* PROBLEM STATEMENT *
Your answer should hold every line of the records below that contains the string "turquoise".
───── MATERIAL PROVIDED
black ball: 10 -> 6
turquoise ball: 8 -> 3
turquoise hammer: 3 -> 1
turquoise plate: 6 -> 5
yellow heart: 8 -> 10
──────────
───── MATERIAL PROVIDED
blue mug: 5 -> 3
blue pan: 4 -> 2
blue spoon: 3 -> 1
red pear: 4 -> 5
──────────
* SOLUTION *
turquoise ball: 8 -> 3
turquoise hammer: 3 -> 1
turquoise plate: 6 -> 5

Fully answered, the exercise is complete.